▸ WHAT TO PRODUCE
Without a single alteration, write the listing out again.

▸ TASK INPUT
=== Section Start ===

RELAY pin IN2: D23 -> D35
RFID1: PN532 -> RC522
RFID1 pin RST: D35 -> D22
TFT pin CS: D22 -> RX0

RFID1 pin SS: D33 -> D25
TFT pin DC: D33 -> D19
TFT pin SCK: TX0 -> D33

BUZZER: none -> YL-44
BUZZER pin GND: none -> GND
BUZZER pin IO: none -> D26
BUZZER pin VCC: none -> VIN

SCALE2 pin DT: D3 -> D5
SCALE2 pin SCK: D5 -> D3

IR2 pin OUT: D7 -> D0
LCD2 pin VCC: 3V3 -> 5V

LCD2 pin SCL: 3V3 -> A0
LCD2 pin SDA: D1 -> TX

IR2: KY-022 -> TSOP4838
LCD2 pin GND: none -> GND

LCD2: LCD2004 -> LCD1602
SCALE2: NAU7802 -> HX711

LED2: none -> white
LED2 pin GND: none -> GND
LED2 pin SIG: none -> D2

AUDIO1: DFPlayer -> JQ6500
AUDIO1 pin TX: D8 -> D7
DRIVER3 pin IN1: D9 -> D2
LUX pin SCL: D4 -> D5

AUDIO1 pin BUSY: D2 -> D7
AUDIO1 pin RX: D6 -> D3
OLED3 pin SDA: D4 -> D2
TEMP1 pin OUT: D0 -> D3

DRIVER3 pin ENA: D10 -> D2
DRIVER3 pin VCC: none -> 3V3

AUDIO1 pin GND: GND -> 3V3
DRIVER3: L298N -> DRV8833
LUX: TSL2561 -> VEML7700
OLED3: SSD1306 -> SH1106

=== Section End ===

▸ SOLUTION BELOW
RELAY pin IN2: D23 -> D35
RFID1: PN532 -> RC522
RFID1 pin RST: D35 -> D22
TFT pin CS: D22 -> RX0

RFID1 pin SS: D33 -> D25
TFT pin DC: D33 -> D19
TFT pin SCK: TX0 -> D33

BUZZER: none -> YL-44
BUZZER pin GND: none -> GND
BUZZER pin IO: none -> D26
BUZZER pin VCC: none -> VIN

SCALE2 pin DT: D3 -> D5
SCALE2 pin SCK: D5 -> D3

IR2 pin OUT: D7 -> D0
LCD2 pin VCC: 3V3 -> 5V

LCD2 pin SCL: 3V3 -> A0
LCD2 pin SDA: D1 -> TX

IR2: KY-022 -> TSOP4838
LCD2 pin GND: none -> GND

LCD2: LCD2004 -> LCD1602
SCALE2: NAU7802 -> HX711

LED2: none -> white
LED2 pin GND: none -> GND
LED2 pin SIG: none -> D2

AUDIO1: DFPlayer -> JQ6500
AUDIO1 pin TX: D8 -> D7
DRIVER3 pin IN1: D9 -> D2
LUX pin SCL: D4 -> D5

AUDIO1 pin BUSY: D2 -> D7
AUDIO1 pin RX: D6 -> D3
OLED3 pin SDA: D4 -> D2
TEMP1 pin OUT: D0 -> D3

DRIVER3 pin ENA: D10 -> D2
DRIVER3 pin VCC: none -> 3V3

AUDIO1 pin GND: GND -> 3V3
DRIVER3: L298N -> DRV8833
LUX: TSL2561 -> VEML7700
OLED3: SSD1306 -> SH1106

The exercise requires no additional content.